>>>>>

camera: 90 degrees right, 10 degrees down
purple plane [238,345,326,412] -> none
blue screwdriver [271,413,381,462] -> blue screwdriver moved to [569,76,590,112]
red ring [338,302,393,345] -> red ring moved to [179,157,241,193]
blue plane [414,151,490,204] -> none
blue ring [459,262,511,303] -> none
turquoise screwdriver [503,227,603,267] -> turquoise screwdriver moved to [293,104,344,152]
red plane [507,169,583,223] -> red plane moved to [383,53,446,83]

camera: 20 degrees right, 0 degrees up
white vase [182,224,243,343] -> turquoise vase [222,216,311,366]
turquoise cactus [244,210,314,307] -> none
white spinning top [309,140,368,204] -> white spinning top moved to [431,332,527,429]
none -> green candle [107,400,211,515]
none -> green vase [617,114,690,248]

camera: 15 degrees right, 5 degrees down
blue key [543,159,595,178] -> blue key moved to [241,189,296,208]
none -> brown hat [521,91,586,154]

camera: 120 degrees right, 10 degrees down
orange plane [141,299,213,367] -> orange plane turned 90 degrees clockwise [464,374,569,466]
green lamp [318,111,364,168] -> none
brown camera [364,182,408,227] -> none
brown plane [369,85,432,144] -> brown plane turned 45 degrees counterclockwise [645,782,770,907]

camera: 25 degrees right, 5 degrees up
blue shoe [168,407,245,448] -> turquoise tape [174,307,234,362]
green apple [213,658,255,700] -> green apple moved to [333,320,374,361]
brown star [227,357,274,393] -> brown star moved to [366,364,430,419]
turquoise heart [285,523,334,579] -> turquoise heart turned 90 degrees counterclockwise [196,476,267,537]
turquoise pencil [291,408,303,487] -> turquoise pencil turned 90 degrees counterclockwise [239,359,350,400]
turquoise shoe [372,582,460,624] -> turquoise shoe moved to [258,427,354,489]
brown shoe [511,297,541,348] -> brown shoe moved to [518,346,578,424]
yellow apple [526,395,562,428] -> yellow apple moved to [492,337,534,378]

<<<<<

• **What you are asked to do**: Locate the lines above that contain "green" and copy them.

• **Solution below**:
none -> green candle [107,400,211,515]
none -> green vase [617,114,690,248]
green lamp [318,111,364,168] -> none
green apple [213,658,255,700] -> green apple moved to [333,320,374,361]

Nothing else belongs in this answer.